--- SOURCE MATERIAL ---

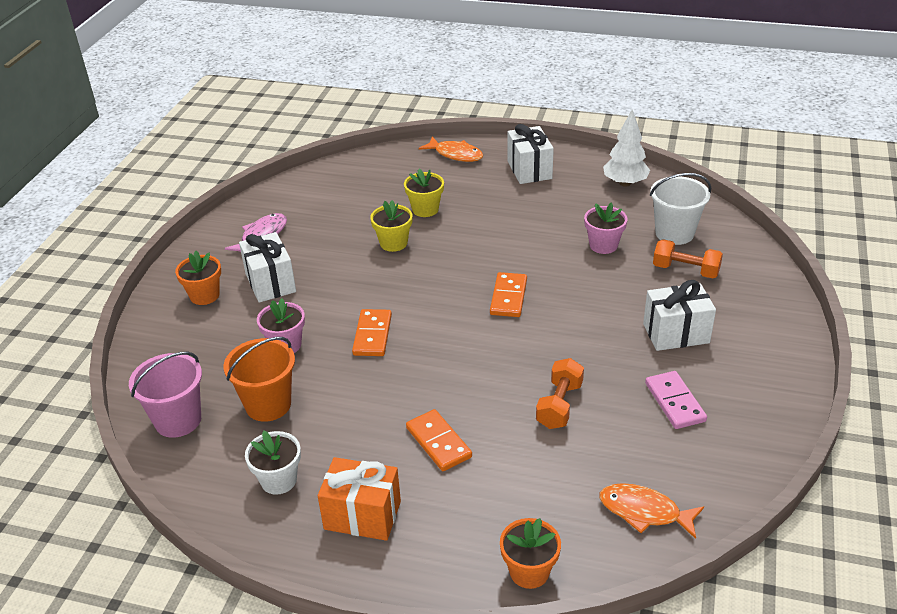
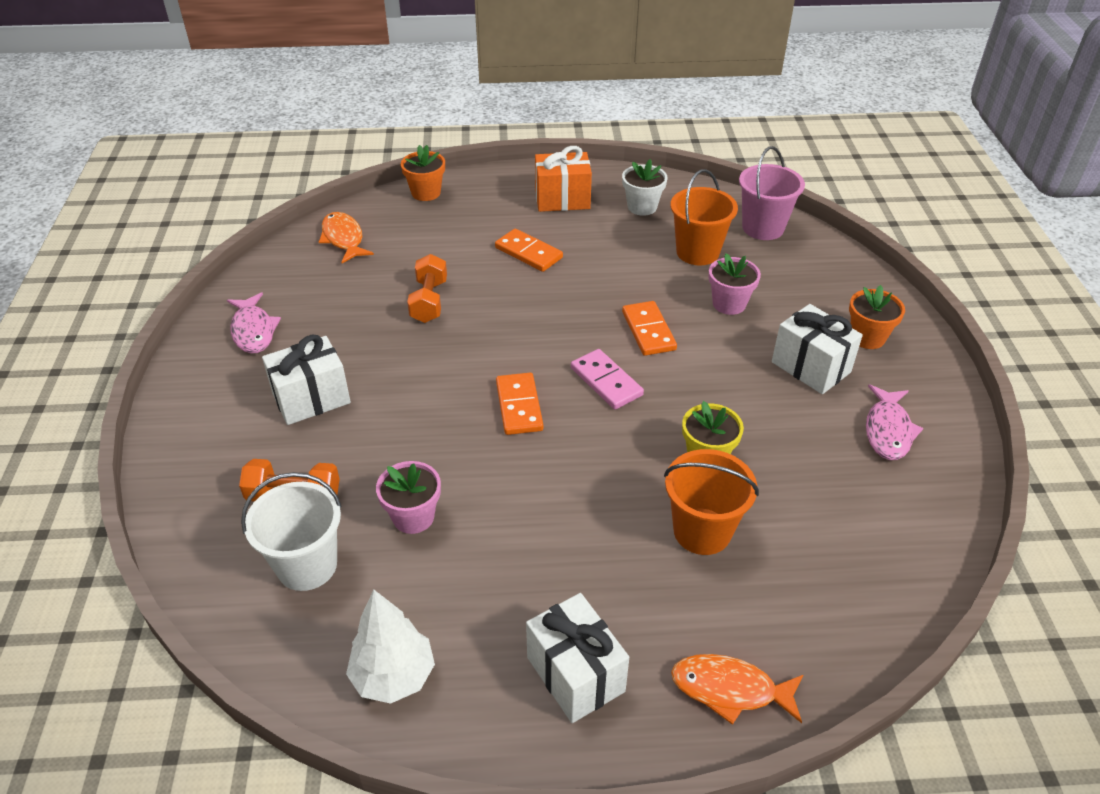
camera: 160 degrees right, 5 degrees up
yellow flower pot [404,169,444,217] -> orange bucket [664,449,759,555]
orange fish [600,483,704,539] -> orange fish turned 120 degrees counterclockwise [319,212,374,263]
pink domino [645,371,707,429] -> pink domino moved to [571,349,644,409]
none -> pink fish [227,292,281,353]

--- WHAT YOU ARE ASKED TO DO ---
Each entry above must be printed exactly, apart from its pictures.

--- RESPONSE TO THE TASK ---
camera: 160 degrees right, 5 degrees up
yellow flower pot [404,169,444,217] -> orange bucket [664,449,759,555]
orange fish [600,483,704,539] -> orange fish turned 120 degrees counterclockwise [319,212,374,263]
pink domino [645,371,707,429] -> pink domino moved to [571,349,644,409]
none -> pink fish [227,292,281,353]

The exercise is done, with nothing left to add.